→ **Prompt**:
Take every record and write it out again exactly, with no images included.

===== Input data =====

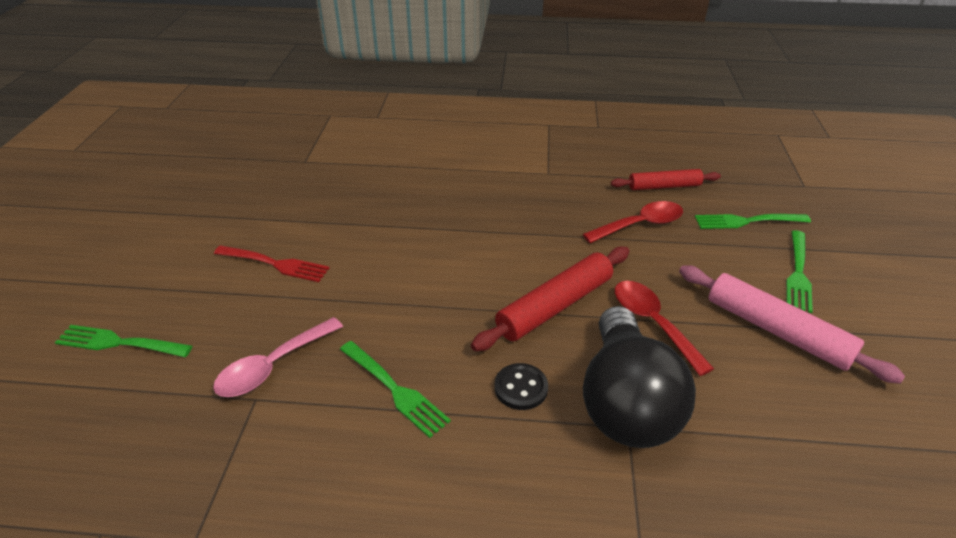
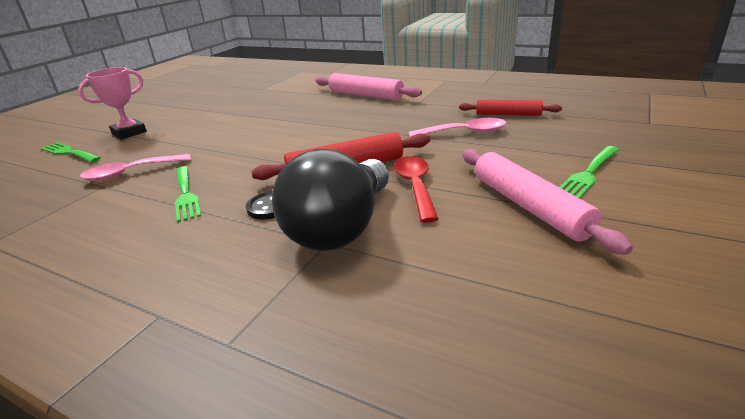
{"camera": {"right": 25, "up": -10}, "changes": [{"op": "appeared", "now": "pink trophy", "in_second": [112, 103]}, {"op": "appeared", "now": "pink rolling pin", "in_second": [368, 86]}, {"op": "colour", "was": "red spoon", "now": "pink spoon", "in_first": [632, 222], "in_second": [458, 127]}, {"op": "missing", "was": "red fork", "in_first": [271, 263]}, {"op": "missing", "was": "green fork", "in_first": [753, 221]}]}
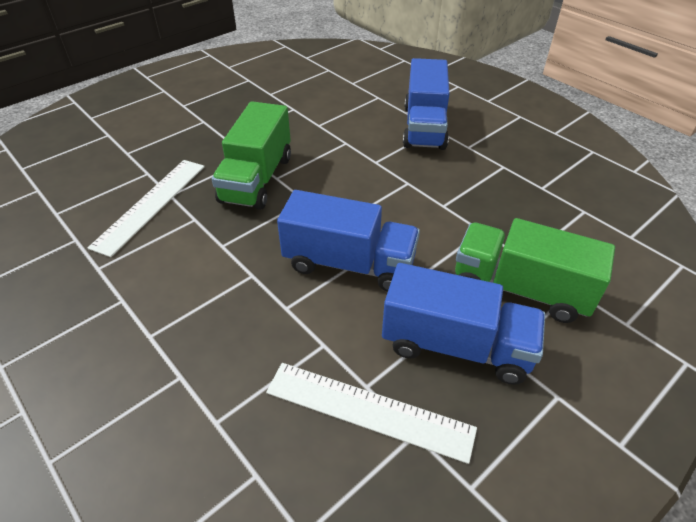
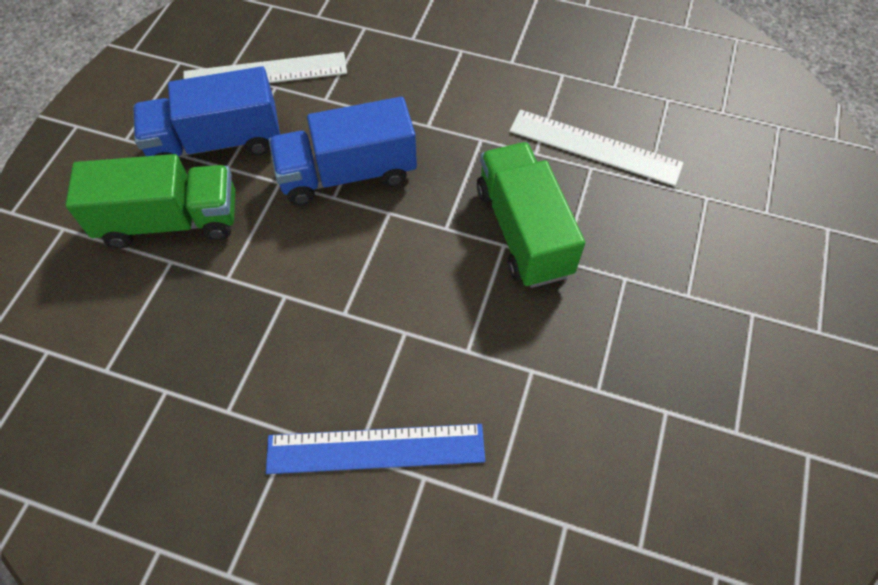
{"camera": {"right": 150, "up": 15}, "changes": [{"op": "exchanged", "was": "blue truck", "now": "blue ruler", "in_first": [426, 104], "in_second": [375, 449]}, {"op": "spun", "was": "white ruler", "in_first": [146, 208], "in_second": [596, 148], "clockwise": -60}]}
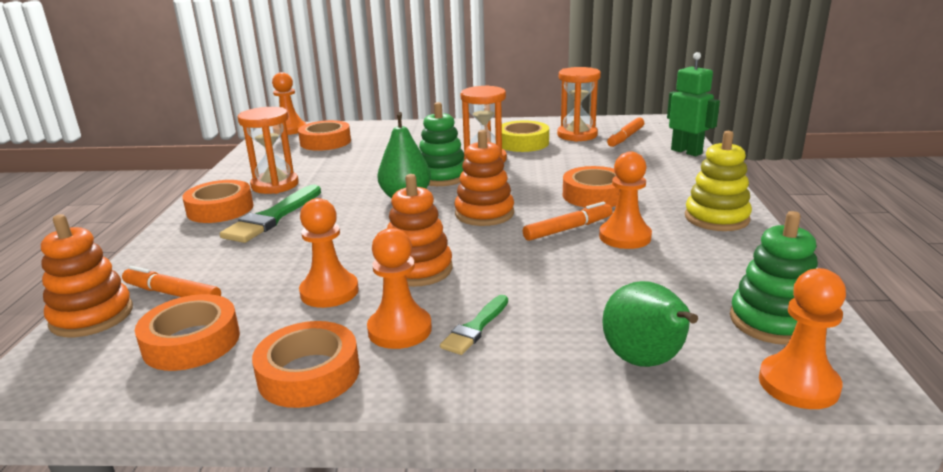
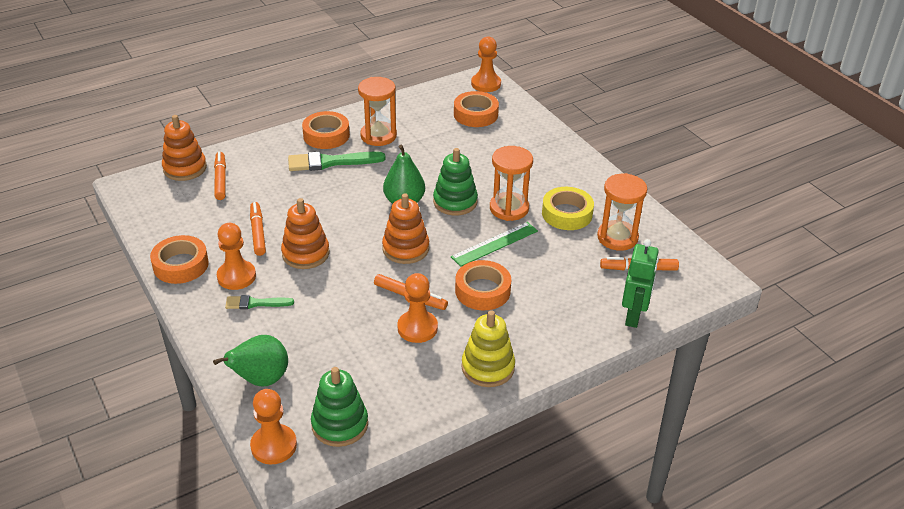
{"camera": {"right": 55, "up": 15}, "changes": [{"op": "exchanged", "was": "orange pawn", "now": "orange marker", "in_first": [329, 253], "in_second": [258, 229]}, {"op": "appeared", "now": "green ruler", "in_second": [494, 244]}, {"op": "missing", "was": "orange tape", "in_first": [187, 332]}]}
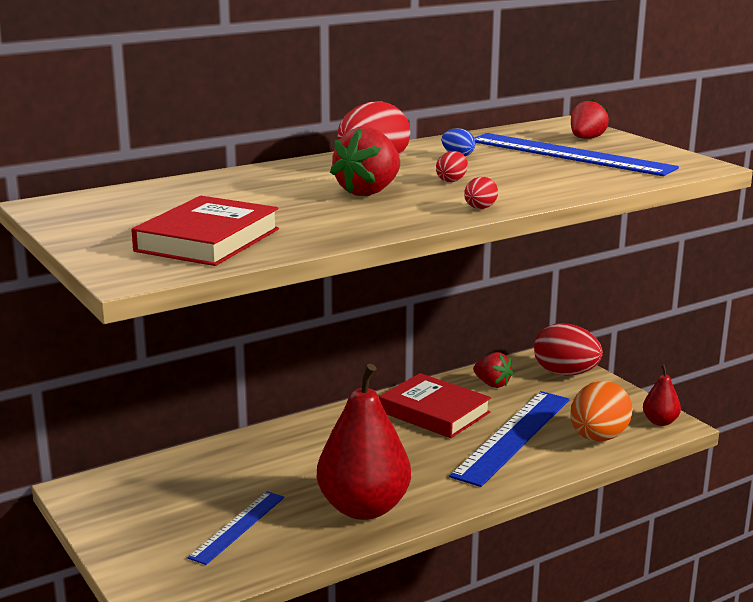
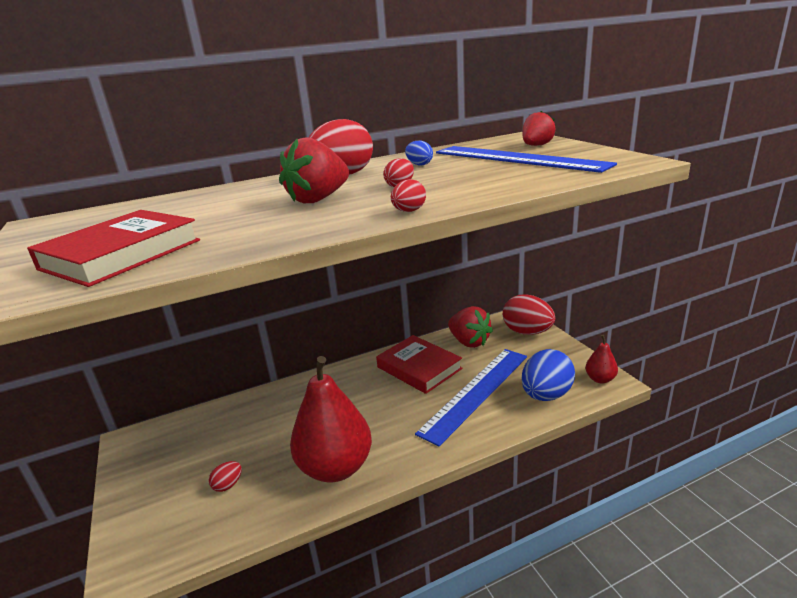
{"camera": {"right": 10, "up": 5}, "changes": [{"op": "exchanged", "was": "blue ruler", "now": "red egg", "in_first": [235, 528], "in_second": [225, 476]}, {"op": "size", "was": "red strawberry", "in_first": [493, 370], "in_second": [470, 327], "ratio": 1.51}, {"op": "colour", "was": "orange egg", "now": "blue egg", "in_first": [601, 411], "in_second": [548, 375]}]}
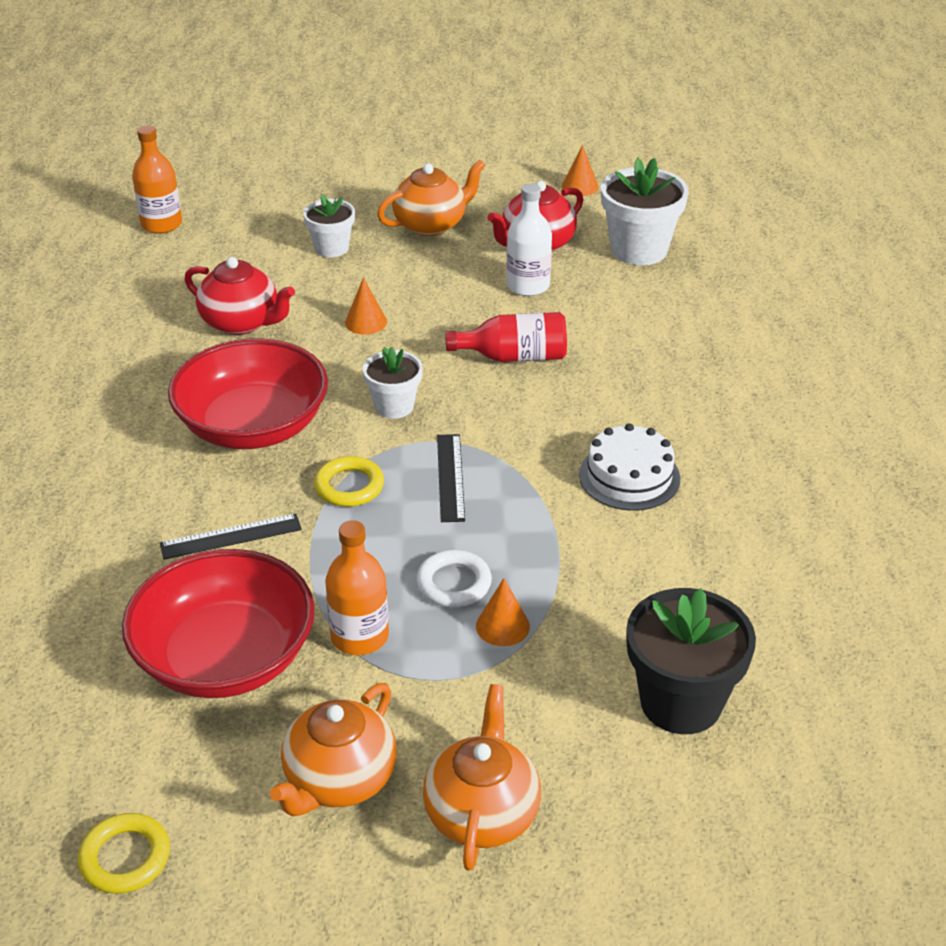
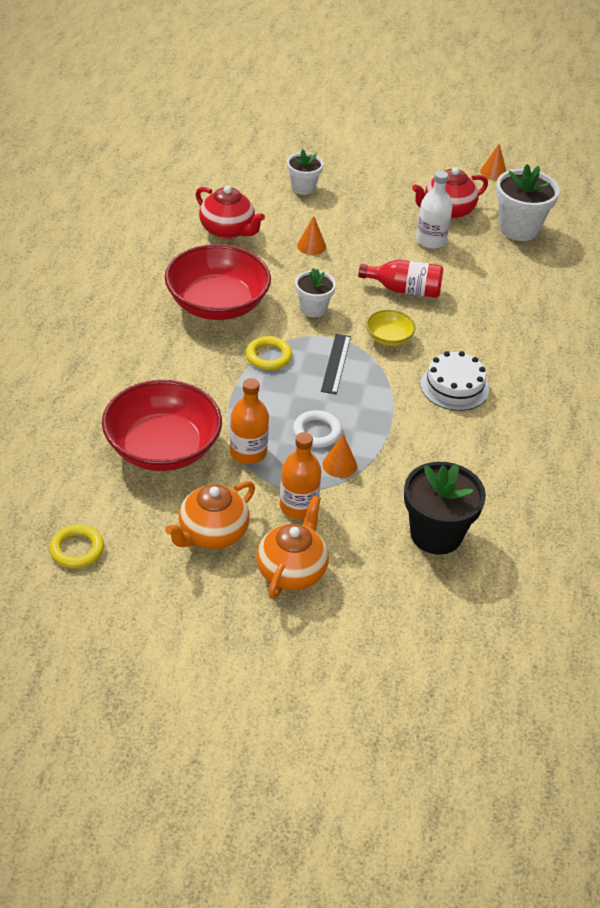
{"camera": {"right": 10, "up": 5}, "changes": [{"op": "relocated", "was": "orange bottle", "in_first": [157, 180], "in_second": [301, 475]}, {"op": "appeared", "now": "yellow bowl", "in_second": [390, 328]}, {"op": "missing", "was": "black ruler", "in_first": [231, 536]}, {"op": "missing", "was": "orange teapot", "in_first": [431, 198]}]}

=====

→ **Your solution**:
{"camera": {"right": 25, "up": -10}, "changes": [{"op": "appeared", "now": "pink trophy", "in_second": [112, 103]}, {"op": "appeared", "now": "pink rolling pin", "in_second": [368, 86]}, {"op": "colour", "was": "red spoon", "now": "pink spoon", "in_first": [632, 222], "in_second": [458, 127]}, {"op": "missing", "was": "red fork", "in_first": [271, 263]}, {"op": "missing", "was": "green fork", "in_first": [753, 221]}]}
{"camera": {"right": 150, "up": 15}, "changes": [{"op": "exchanged", "was": "blue truck", "now": "blue ruler", "in_first": [426, 104], "in_second": [375, 449]}, {"op": "spun", "was": "white ruler", "in_first": [146, 208], "in_second": [596, 148], "clockwise": -60}]}
{"camera": {"right": 55, "up": 15}, "changes": [{"op": "exchanged", "was": "orange pawn", "now": "orange marker", "in_first": [329, 253], "in_second": [258, 229]}, {"op": "appeared", "now": "green ruler", "in_second": [494, 244]}, {"op": "missing", "was": "orange tape", "in_first": [187, 332]}]}
{"camera": {"right": 10, "up": 5}, "changes": [{"op": "exchanged", "was": "blue ruler", "now": "red egg", "in_first": [235, 528], "in_second": [225, 476]}, {"op": "size", "was": "red strawberry", "in_first": [493, 370], "in_second": [470, 327], "ratio": 1.51}, {"op": "colour", "was": "orange egg", "now": "blue egg", "in_first": [601, 411], "in_second": [548, 375]}]}
{"camera": {"right": 10, "up": 5}, "changes": [{"op": "relocated", "was": "orange bottle", "in_first": [157, 180], "in_second": [301, 475]}, {"op": "appeared", "now": "yellow bowl", "in_second": [390, 328]}, {"op": "missing", "was": "black ruler", "in_first": [231, 536]}, {"op": "missing", "was": "orange teapot", "in_first": [431, 198]}]}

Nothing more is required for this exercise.